> ACTIVITY
Copy out each line of the listing that has the word "switch" in it.

> EXERCISE INPUT
'''
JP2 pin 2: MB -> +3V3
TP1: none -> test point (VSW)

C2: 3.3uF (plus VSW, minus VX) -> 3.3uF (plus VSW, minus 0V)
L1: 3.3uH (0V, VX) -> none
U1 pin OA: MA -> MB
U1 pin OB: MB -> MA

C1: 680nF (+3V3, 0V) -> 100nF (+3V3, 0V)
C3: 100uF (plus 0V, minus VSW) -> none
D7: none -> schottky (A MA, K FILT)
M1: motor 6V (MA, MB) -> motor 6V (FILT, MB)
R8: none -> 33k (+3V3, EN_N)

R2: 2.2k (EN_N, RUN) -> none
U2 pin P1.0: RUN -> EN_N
'''
'''
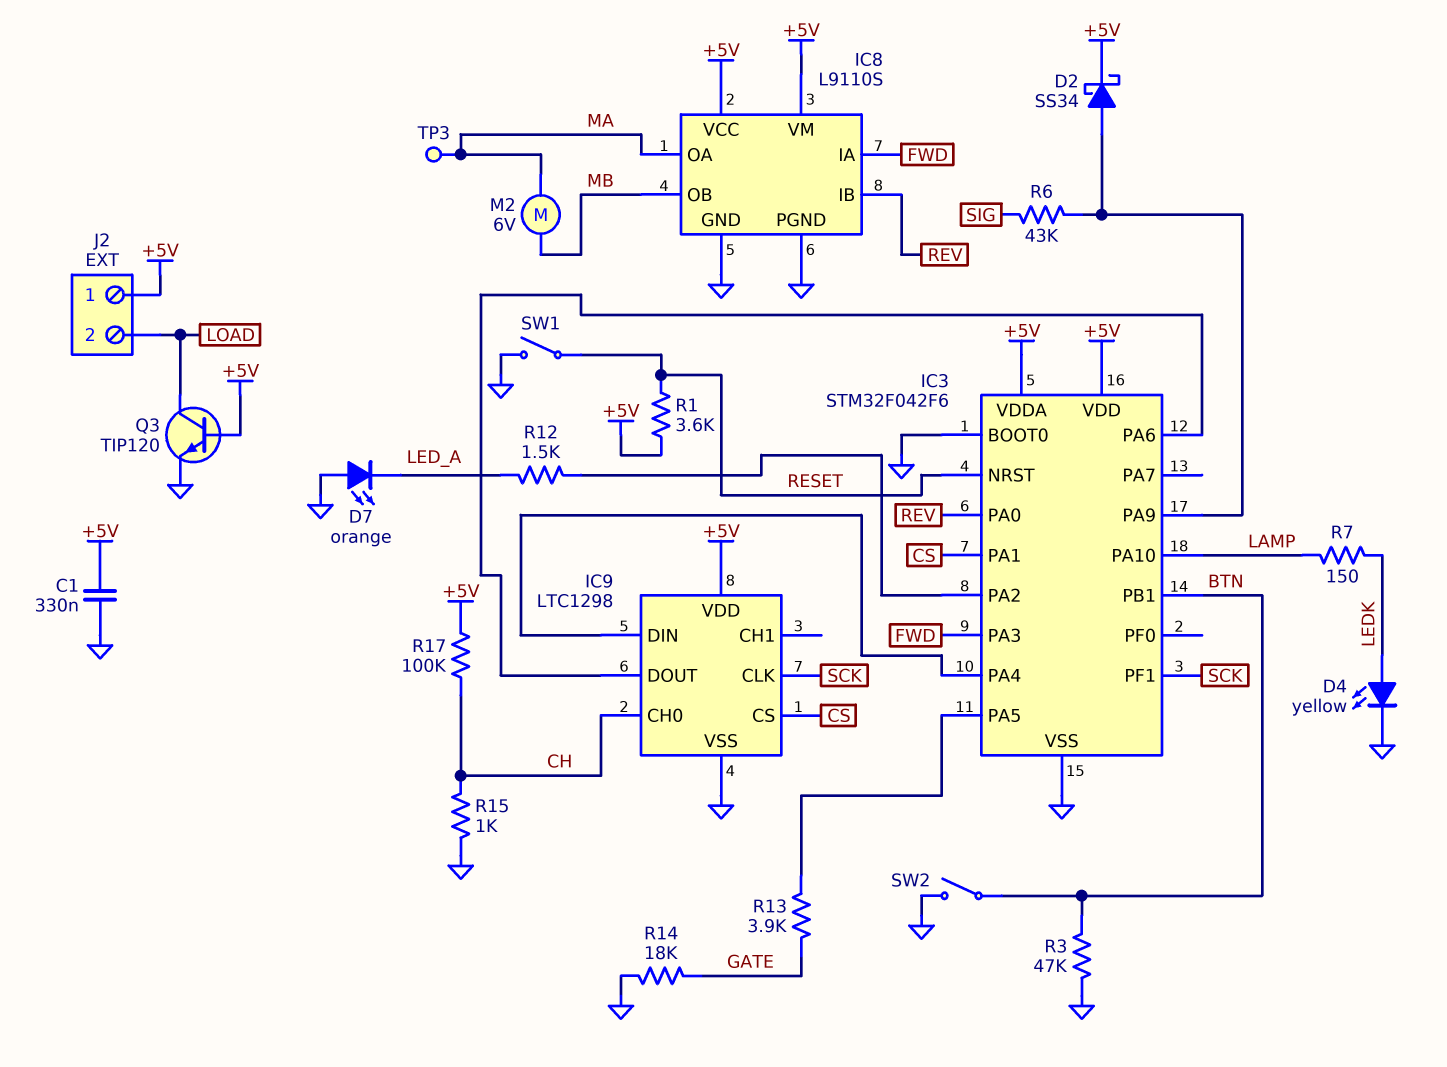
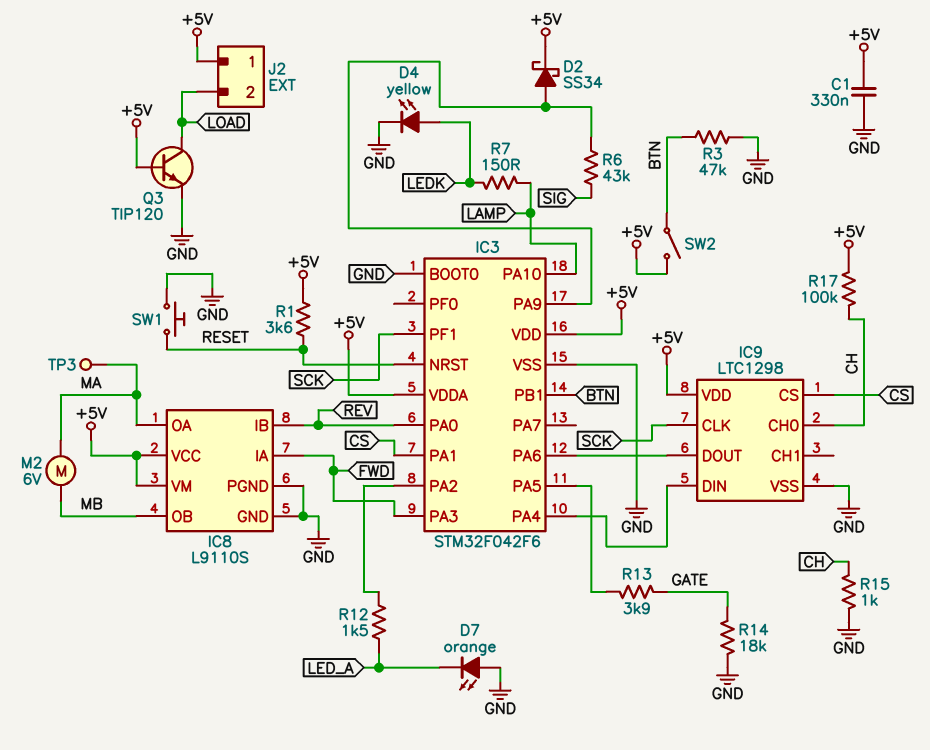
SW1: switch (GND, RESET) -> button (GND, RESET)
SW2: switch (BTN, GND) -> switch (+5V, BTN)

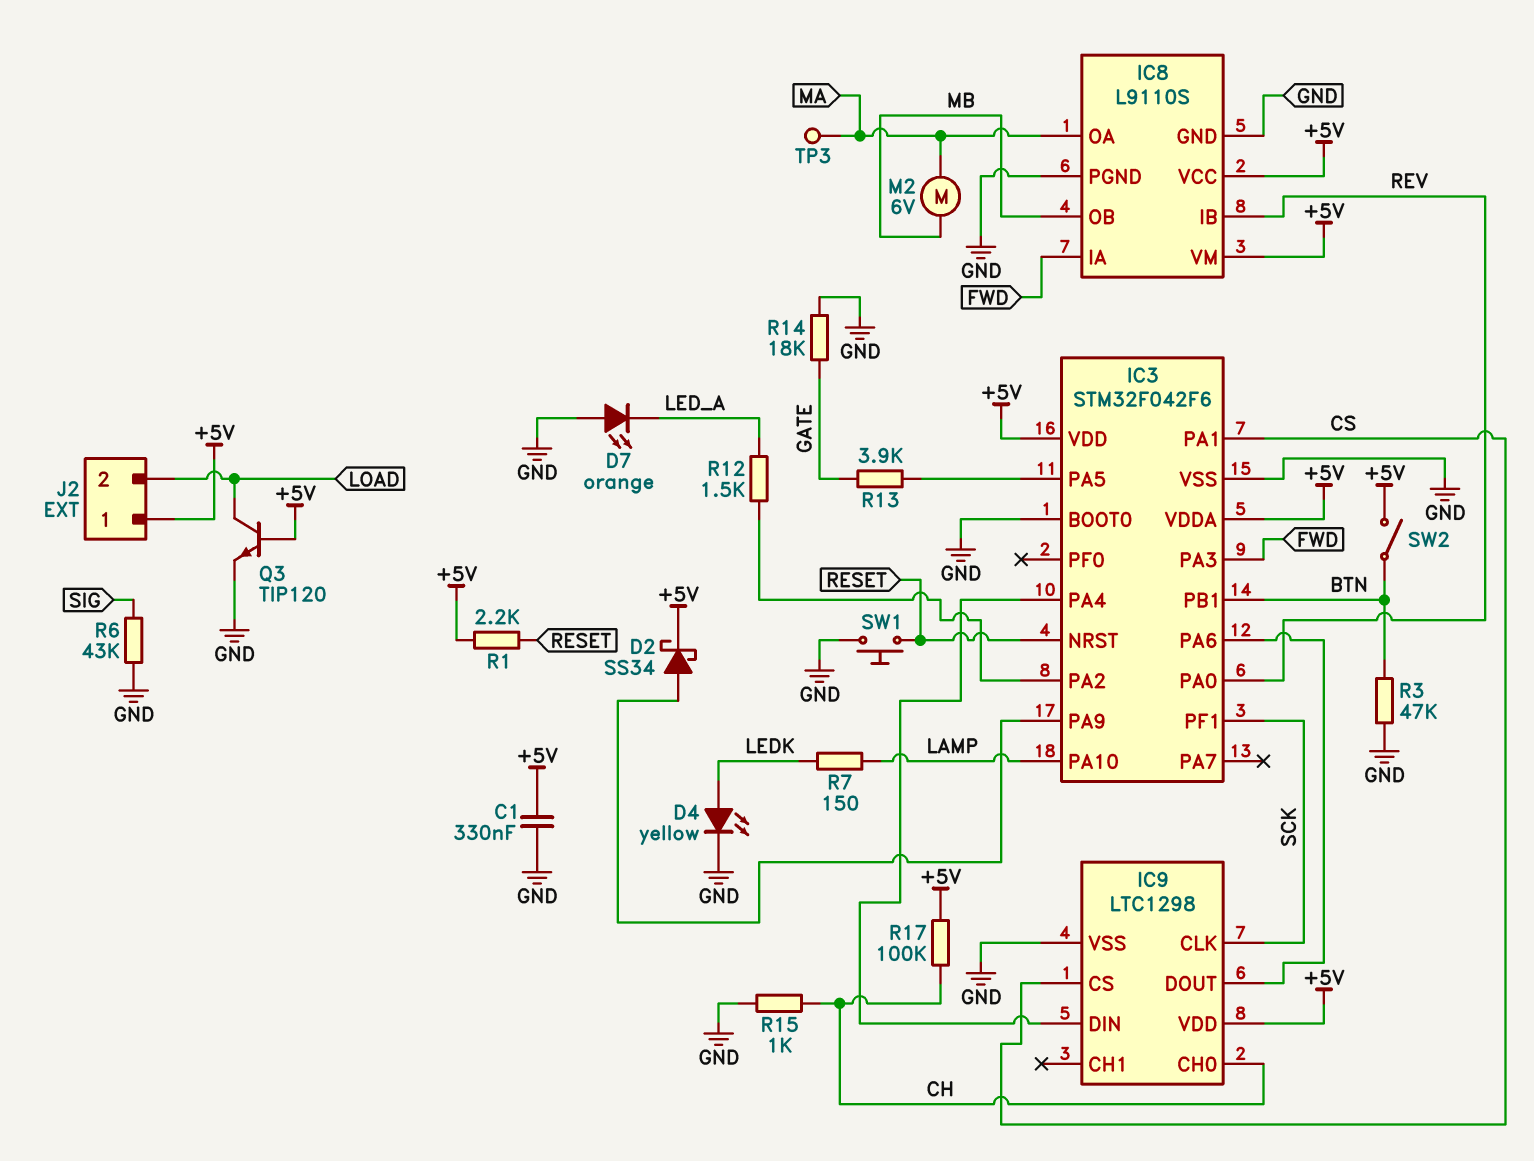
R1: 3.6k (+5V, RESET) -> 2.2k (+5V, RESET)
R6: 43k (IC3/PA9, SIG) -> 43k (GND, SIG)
'''
'''
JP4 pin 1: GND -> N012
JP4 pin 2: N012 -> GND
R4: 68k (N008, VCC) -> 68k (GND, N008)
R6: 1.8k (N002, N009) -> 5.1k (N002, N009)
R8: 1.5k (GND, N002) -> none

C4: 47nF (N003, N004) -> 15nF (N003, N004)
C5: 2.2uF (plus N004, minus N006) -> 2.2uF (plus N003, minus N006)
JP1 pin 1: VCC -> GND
'''
> RESPONSE
SW1: switch (GND, RESET) -> button (GND, RESET)
SW2: switch (BTN, GND) -> switch (+5V, BTN)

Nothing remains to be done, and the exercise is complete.